Show each line from the records below that contains the word "What", copying each one in full.
--
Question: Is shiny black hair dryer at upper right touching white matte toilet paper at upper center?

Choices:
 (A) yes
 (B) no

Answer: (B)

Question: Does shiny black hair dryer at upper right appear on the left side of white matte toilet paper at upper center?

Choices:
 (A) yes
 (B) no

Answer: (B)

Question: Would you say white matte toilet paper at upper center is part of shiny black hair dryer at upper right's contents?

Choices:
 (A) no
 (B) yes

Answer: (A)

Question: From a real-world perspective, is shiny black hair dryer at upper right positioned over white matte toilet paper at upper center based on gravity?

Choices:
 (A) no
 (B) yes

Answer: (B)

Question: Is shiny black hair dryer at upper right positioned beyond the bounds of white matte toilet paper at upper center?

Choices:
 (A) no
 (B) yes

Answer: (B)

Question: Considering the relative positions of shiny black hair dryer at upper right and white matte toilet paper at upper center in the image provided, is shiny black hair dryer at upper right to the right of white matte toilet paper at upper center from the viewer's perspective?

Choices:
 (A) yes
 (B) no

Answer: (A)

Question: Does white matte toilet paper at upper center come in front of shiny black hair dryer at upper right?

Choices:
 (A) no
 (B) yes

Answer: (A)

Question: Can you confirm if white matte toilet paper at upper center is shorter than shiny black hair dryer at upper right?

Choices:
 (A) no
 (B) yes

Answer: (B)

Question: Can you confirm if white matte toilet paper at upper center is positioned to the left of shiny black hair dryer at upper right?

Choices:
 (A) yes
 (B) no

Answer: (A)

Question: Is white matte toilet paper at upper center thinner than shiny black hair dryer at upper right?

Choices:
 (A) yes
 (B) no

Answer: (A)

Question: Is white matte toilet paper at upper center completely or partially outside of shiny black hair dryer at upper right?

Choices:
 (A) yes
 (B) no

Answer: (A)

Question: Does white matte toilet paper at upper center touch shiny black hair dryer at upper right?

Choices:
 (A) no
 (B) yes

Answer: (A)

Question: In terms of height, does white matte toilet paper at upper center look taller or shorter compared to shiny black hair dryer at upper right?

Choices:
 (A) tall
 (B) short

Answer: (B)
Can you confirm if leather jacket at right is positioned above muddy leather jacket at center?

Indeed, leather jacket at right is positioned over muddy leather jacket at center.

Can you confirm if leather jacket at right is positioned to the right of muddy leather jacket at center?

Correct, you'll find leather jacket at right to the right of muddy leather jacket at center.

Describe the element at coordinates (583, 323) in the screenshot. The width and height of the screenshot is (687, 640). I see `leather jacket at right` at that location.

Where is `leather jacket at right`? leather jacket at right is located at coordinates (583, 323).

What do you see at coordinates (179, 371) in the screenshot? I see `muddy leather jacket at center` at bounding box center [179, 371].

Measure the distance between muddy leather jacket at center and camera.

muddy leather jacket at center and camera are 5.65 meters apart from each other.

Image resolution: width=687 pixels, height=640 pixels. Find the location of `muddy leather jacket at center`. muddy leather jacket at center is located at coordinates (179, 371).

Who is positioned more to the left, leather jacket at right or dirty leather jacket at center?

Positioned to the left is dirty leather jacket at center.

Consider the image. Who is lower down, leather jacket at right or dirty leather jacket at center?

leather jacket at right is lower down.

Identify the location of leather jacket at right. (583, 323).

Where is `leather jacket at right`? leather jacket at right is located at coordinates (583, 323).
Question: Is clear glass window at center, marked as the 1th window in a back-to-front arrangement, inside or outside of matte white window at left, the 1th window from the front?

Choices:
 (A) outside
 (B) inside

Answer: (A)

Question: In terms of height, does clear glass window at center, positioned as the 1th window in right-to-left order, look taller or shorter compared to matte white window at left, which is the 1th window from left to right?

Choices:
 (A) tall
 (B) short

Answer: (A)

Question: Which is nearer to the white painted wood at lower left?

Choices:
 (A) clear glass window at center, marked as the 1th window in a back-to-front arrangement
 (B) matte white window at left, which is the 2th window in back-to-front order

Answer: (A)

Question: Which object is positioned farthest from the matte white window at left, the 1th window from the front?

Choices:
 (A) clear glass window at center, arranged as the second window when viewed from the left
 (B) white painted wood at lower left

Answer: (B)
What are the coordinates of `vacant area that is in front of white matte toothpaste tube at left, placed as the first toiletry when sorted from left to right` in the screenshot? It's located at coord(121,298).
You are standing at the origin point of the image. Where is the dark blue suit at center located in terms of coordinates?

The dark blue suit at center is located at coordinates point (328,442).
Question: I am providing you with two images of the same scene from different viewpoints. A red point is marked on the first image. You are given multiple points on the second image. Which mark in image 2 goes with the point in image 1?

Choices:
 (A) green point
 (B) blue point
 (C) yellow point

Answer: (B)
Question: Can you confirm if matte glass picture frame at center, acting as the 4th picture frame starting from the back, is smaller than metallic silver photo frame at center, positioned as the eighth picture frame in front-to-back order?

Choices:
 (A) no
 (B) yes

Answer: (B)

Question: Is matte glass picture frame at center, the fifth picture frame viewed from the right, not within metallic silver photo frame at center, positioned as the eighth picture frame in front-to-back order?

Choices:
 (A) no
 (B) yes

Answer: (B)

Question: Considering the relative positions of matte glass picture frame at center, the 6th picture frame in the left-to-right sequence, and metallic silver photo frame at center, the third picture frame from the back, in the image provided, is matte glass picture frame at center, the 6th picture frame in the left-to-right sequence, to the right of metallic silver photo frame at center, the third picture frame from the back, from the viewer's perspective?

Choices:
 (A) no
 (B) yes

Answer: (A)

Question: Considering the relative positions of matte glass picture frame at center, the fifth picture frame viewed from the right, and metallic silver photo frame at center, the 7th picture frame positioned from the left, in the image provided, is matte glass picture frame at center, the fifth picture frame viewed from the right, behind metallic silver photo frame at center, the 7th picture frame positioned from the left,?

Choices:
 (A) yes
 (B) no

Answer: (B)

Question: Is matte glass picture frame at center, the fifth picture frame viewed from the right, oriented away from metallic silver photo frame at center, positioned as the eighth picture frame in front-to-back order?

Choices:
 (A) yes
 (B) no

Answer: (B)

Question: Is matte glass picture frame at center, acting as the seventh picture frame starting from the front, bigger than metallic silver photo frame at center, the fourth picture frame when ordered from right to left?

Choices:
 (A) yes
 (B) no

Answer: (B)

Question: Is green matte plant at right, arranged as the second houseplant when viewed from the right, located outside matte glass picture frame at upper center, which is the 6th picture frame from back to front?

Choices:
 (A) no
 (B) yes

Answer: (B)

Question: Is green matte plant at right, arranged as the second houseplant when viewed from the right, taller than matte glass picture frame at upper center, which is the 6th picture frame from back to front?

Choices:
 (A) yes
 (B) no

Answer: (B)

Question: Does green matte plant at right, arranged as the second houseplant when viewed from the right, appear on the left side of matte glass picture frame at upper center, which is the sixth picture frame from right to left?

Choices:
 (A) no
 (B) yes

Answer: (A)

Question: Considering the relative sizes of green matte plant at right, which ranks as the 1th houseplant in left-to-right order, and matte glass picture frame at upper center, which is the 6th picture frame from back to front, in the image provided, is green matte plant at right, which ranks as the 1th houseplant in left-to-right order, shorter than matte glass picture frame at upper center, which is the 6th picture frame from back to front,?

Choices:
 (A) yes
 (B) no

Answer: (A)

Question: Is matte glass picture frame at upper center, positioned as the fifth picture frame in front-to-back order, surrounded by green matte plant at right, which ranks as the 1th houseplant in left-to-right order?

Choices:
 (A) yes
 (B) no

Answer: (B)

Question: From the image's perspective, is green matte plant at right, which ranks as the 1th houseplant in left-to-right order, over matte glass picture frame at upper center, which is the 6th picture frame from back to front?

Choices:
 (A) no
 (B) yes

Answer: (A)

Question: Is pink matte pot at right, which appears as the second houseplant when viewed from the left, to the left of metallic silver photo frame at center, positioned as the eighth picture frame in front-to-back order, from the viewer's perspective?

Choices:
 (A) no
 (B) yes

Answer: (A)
--
**SOLUTION TO THE PROBLEM:**
What do you see at coordinates (179, 371) in the screenshot? I see `muddy leather jacket at center` at bounding box center [179, 371].
What are the coordinates of `vacant area that is in front of white matte toothpaste tube at left, placed as the first toiletry when sorted from left to right` in the screenshot? It's located at coord(121,298).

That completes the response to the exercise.